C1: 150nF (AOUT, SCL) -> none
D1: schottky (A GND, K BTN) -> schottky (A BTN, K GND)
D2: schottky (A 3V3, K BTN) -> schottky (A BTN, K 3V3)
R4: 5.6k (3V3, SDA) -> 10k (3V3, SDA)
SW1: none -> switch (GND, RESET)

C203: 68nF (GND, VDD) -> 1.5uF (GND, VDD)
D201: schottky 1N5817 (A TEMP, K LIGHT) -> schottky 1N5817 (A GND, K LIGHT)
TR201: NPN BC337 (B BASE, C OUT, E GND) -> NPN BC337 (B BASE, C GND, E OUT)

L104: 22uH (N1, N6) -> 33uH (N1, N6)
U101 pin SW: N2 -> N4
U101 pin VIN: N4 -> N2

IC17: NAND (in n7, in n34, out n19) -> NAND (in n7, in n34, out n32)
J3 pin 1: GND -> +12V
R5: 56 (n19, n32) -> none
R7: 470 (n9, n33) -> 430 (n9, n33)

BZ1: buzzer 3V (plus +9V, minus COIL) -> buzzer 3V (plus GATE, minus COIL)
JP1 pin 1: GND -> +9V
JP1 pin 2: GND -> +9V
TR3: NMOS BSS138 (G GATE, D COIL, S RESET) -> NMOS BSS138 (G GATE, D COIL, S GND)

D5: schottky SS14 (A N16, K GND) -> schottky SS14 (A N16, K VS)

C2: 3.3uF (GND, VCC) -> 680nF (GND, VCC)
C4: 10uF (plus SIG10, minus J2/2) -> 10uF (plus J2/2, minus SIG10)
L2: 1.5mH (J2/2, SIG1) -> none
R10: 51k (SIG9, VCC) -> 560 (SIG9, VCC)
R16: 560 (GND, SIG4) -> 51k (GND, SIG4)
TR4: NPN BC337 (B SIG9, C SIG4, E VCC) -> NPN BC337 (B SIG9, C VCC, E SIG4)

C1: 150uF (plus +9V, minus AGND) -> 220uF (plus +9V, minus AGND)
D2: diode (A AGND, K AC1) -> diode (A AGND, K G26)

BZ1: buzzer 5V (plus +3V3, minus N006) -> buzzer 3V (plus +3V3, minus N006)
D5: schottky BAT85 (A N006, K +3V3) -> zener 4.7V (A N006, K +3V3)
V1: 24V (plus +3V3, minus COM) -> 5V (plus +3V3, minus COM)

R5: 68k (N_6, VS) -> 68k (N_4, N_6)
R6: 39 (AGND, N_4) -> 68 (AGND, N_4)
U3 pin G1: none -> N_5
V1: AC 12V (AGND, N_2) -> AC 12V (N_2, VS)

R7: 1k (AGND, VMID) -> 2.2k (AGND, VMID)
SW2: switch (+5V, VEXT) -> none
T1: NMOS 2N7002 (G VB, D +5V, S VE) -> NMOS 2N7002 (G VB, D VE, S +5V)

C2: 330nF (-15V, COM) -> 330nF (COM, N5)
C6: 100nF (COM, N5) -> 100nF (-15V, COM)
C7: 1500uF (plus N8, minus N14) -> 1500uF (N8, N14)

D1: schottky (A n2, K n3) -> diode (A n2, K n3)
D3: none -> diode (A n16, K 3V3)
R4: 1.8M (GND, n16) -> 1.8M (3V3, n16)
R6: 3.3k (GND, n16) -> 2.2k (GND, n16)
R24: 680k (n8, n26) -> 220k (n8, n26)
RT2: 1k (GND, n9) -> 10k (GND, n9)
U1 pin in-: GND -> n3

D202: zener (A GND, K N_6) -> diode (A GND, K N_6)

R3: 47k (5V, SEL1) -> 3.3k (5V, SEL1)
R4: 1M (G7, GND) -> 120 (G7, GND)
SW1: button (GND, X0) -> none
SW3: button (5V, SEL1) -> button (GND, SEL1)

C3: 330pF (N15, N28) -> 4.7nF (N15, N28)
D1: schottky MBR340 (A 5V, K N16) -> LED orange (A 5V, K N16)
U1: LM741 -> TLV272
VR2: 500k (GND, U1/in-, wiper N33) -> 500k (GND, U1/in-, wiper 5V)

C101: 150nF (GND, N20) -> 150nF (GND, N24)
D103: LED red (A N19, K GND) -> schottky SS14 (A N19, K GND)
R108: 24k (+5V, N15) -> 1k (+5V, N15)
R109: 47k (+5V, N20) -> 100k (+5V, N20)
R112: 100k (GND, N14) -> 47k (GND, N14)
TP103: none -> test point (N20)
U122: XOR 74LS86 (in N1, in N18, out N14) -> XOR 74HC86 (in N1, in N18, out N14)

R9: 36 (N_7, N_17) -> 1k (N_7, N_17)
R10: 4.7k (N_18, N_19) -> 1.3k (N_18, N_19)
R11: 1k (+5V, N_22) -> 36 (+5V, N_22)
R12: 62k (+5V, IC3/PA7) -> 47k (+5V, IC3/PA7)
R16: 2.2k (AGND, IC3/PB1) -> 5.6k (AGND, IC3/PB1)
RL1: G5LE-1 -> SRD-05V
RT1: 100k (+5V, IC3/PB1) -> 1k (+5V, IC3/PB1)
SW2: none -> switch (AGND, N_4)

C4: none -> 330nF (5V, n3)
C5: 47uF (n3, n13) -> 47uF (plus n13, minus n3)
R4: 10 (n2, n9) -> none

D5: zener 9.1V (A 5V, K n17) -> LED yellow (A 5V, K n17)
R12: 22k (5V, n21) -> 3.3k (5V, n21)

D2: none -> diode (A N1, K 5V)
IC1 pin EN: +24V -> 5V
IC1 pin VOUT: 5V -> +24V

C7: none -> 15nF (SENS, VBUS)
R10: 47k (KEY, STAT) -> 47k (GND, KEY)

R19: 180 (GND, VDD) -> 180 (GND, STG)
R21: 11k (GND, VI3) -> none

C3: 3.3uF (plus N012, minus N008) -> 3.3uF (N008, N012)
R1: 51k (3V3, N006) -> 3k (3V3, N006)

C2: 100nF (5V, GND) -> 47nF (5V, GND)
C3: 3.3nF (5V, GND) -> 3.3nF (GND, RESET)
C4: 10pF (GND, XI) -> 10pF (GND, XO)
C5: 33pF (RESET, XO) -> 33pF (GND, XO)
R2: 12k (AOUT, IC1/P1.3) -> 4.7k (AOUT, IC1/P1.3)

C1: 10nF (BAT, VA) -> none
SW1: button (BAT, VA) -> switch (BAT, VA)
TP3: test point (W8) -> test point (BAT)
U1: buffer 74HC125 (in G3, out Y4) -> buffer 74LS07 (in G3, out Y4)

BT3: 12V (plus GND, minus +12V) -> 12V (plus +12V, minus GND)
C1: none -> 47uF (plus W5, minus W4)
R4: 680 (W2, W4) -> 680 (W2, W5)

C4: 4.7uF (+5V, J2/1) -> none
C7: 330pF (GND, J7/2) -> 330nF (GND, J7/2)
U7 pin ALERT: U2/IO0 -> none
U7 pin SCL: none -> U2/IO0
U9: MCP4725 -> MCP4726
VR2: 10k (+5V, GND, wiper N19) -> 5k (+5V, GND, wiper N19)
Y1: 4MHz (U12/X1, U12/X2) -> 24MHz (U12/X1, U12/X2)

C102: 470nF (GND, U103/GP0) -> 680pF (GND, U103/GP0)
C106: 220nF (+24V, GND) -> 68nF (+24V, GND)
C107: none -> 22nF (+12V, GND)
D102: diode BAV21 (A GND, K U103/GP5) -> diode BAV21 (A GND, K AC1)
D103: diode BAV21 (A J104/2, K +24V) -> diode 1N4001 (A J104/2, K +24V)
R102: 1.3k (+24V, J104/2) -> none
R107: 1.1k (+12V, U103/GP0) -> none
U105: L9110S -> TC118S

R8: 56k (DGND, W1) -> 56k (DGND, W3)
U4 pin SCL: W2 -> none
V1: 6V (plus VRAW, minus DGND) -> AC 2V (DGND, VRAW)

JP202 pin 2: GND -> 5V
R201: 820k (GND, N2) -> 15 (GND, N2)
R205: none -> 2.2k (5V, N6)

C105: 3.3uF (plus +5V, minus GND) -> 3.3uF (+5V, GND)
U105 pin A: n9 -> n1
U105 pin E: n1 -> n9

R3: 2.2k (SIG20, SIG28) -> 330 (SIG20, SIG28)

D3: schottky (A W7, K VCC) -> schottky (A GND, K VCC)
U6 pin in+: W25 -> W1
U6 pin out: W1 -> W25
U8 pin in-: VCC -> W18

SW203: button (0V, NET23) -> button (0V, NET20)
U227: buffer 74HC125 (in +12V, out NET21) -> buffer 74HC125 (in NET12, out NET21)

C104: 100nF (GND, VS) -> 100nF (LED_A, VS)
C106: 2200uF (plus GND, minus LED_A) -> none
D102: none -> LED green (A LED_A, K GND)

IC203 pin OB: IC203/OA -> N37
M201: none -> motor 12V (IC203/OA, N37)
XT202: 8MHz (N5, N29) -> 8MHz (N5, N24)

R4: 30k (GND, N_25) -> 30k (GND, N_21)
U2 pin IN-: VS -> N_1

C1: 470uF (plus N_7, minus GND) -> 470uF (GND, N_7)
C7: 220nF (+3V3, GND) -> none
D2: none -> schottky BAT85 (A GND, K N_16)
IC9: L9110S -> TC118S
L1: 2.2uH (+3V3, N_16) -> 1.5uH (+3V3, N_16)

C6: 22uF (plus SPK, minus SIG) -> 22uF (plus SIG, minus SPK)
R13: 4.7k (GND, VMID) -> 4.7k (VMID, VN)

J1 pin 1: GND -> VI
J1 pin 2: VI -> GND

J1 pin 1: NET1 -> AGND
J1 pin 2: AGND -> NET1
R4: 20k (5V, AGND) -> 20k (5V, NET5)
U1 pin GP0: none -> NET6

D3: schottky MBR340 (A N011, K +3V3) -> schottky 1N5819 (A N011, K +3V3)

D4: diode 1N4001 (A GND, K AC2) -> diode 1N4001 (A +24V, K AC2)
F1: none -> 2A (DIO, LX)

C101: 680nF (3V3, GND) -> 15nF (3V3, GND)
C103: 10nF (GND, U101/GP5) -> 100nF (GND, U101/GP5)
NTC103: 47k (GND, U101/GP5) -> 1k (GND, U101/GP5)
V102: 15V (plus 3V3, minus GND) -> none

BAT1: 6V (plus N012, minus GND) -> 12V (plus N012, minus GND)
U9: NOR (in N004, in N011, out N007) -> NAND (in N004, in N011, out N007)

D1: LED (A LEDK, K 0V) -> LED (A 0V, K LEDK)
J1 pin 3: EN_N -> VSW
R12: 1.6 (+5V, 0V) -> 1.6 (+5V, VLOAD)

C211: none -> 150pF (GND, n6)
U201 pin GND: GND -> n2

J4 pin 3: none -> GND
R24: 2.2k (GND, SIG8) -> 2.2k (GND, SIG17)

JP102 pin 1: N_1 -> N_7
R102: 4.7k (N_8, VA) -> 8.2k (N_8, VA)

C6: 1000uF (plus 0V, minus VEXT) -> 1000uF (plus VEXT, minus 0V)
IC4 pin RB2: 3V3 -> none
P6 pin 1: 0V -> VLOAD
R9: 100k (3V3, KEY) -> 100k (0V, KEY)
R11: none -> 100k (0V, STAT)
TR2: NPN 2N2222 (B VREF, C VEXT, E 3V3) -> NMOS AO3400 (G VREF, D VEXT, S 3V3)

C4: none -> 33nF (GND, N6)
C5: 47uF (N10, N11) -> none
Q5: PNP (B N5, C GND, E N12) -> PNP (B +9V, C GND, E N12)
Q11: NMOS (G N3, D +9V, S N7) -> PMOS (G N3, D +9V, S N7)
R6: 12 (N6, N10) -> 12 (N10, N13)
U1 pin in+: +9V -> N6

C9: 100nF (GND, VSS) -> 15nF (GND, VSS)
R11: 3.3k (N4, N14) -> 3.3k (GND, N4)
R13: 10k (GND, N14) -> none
* * *
Above are the records. Copy the lines beginning at the one that has "TR4: NPN BC337" and ending with the one that has "U1 pin in-: GND -> n3", unchanged.

• **Result**
TR4: NPN BC337 (B SIG9, C SIG4, E VCC) -> NPN BC337 (B SIG9, C VCC, E SIG4)

C1: 150uF (plus +9V, minus AGND) -> 220uF (plus +9V, minus AGND)
D2: diode (A AGND, K AC1) -> diode (A AGND, K G26)

BZ1: buzzer 5V (plus +3V3, minus N006) -> buzzer 3V (plus +3V3, minus N006)
D5: schottky BAT85 (A N006, K +3V3) -> zener 4.7V (A N006, K +3V3)
V1: 24V (plus +3V3, minus COM) -> 5V (plus +3V3, minus COM)

R5: 68k (N_6, VS) -> 68k (N_4, N_6)
R6: 39 (AGND, N_4) -> 68 (AGND, N_4)
U3 pin G1: none -> N_5
V1: AC 12V (AGND, N_2) -> AC 12V (N_2, VS)

R7: 1k (AGND, VMID) -> 2.2k (AGND, VMID)
SW2: switch (+5V, VEXT) -> none
T1: NMOS 2N7002 (G VB, D +5V, S VE) -> NMOS 2N7002 (G VB, D VE, S +5V)

C2: 330nF (-15V, COM) -> 330nF (COM, N5)
C6: 100nF (COM, N5) -> 100nF (-15V, COM)
C7: 1500uF (plus N8, minus N14) -> 1500uF (N8, N14)

D1: schottky (A n2, K n3) -> diode (A n2, K n3)
D3: none -> diode (A n16, K 3V3)
R4: 1.8M (GND, n16) -> 1.8M (3V3, n16)
R6: 3.3k (GND, n16) -> 2.2k (GND, n16)
R24: 680k (n8, n26) -> 220k (n8, n26)
RT2: 1k (GND, n9) -> 10k (GND, n9)
U1 pin in-: GND -> n3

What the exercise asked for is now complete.